[Information given]:

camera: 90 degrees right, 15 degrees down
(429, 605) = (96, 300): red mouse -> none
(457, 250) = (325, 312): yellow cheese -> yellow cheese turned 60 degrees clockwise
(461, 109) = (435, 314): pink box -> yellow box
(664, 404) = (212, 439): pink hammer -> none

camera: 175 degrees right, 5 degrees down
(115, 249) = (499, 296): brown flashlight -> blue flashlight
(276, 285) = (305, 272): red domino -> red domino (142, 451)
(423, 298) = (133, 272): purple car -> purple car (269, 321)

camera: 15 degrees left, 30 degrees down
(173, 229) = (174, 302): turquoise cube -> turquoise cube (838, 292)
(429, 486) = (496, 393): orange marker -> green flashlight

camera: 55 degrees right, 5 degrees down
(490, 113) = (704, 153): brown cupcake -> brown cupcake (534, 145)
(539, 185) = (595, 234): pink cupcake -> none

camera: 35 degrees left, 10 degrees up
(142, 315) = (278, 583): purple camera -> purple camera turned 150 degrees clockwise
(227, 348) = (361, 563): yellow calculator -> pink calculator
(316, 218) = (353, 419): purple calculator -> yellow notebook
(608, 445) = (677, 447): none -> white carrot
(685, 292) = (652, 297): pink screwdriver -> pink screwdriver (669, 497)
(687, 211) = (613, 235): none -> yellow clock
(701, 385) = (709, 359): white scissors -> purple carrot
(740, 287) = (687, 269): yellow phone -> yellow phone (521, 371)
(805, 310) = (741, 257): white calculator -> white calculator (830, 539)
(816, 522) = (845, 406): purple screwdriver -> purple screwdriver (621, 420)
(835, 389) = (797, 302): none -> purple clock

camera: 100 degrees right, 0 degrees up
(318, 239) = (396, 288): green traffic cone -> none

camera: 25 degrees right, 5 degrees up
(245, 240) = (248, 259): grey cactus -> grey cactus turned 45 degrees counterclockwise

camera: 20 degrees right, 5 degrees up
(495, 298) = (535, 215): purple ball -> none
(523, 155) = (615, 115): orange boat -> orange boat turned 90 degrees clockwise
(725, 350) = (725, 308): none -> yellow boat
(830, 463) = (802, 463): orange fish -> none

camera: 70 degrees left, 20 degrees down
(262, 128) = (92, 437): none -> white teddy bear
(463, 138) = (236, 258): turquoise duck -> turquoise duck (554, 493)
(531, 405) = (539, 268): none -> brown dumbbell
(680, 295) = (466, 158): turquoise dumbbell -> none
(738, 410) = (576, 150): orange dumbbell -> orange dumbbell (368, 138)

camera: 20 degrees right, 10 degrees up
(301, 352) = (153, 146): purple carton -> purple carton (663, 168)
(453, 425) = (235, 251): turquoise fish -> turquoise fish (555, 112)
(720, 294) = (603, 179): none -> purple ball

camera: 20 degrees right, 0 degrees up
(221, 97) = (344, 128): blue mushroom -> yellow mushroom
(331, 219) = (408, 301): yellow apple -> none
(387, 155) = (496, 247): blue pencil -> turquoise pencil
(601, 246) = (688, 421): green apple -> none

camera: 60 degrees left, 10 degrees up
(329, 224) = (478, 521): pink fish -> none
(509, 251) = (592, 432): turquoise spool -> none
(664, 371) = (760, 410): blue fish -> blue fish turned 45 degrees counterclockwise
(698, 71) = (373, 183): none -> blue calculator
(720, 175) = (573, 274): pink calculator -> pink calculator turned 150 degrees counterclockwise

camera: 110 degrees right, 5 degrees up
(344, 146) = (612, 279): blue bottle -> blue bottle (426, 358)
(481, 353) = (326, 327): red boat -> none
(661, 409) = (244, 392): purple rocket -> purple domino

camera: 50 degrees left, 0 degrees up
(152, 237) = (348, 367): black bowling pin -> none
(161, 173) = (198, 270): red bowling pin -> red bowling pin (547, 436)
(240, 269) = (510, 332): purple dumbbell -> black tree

[Task instructions]: Produce a verbatim copy of all the material.

[Exercise result]:
camera: 90 degrees right, 15 degrees down
(429, 605) = (96, 300): red mouse -> none
(457, 250) = (325, 312): yellow cheese -> yellow cheese turned 60 degrees clockwise
(461, 109) = (435, 314): pink box -> yellow box
(664, 404) = (212, 439): pink hammer -> none

camera: 175 degrees right, 5 degrees down
(115, 249) = (499, 296): brown flashlight -> blue flashlight
(276, 285) = (305, 272): red domino -> red domino (142, 451)
(423, 298) = (133, 272): purple car -> purple car (269, 321)

camera: 15 degrees left, 30 degrees down
(173, 229) = (174, 302): turquoise cube -> turquoise cube (838, 292)
(429, 486) = (496, 393): orange marker -> green flashlight

camera: 55 degrees right, 5 degrees down
(490, 113) = (704, 153): brown cupcake -> brown cupcake (534, 145)
(539, 185) = (595, 234): pink cupcake -> none

camera: 35 degrees left, 10 degrees up
(142, 315) = (278, 583): purple camera -> purple camera turned 150 degrees clockwise
(227, 348) = (361, 563): yellow calculator -> pink calculator
(316, 218) = (353, 419): purple calculator -> yellow notebook
(608, 445) = (677, 447): none -> white carrot
(685, 292) = (652, 297): pink screwdriver -> pink screwdriver (669, 497)
(687, 211) = (613, 235): none -> yellow clock
(701, 385) = (709, 359): white scissors -> purple carrot
(740, 287) = (687, 269): yellow phone -> yellow phone (521, 371)
(805, 310) = (741, 257): white calculator -> white calculator (830, 539)
(816, 522) = (845, 406): purple screwdriver -> purple screwdriver (621, 420)
(835, 389) = (797, 302): none -> purple clock

camera: 100 degrees right, 0 degrees up
(318, 239) = (396, 288): green traffic cone -> none

camera: 25 degrees right, 5 degrees up
(245, 240) = (248, 259): grey cactus -> grey cactus turned 45 degrees counterclockwise

camera: 20 degrees right, 5 degrees up
(495, 298) = (535, 215): purple ball -> none
(523, 155) = (615, 115): orange boat -> orange boat turned 90 degrees clockwise
(725, 350) = (725, 308): none -> yellow boat
(830, 463) = (802, 463): orange fish -> none

camera: 70 degrees left, 20 degrees down
(262, 128) = (92, 437): none -> white teddy bear
(463, 138) = (236, 258): turquoise duck -> turquoise duck (554, 493)
(531, 405) = (539, 268): none -> brown dumbbell
(680, 295) = (466, 158): turquoise dumbbell -> none
(738, 410) = (576, 150): orange dumbbell -> orange dumbbell (368, 138)

camera: 20 degrees right, 10 degrees up
(301, 352) = (153, 146): purple carton -> purple carton (663, 168)
(453, 425) = (235, 251): turquoise fish -> turquoise fish (555, 112)
(720, 294) = (603, 179): none -> purple ball

camera: 20 degrees right, 0 degrees up
(221, 97) = (344, 128): blue mushroom -> yellow mushroom
(331, 219) = (408, 301): yellow apple -> none
(387, 155) = (496, 247): blue pencil -> turquoise pencil
(601, 246) = (688, 421): green apple -> none

camera: 60 degrees left, 10 degrees up
(329, 224) = (478, 521): pink fish -> none
(509, 251) = (592, 432): turquoise spool -> none
(664, 371) = (760, 410): blue fish -> blue fish turned 45 degrees counterclockwise
(698, 71) = (373, 183): none -> blue calculator
(720, 175) = (573, 274): pink calculator -> pink calculator turned 150 degrees counterclockwise

camera: 110 degrees right, 5 degrees up
(344, 146) = (612, 279): blue bottle -> blue bottle (426, 358)
(481, 353) = (326, 327): red boat -> none
(661, 409) = (244, 392): purple rocket -> purple domino

camera: 50 degrees left, 0 degrees up
(152, 237) = (348, 367): black bowling pin -> none
(161, 173) = (198, 270): red bowling pin -> red bowling pin (547, 436)
(240, 269) = (510, 332): purple dumbbell -> black tree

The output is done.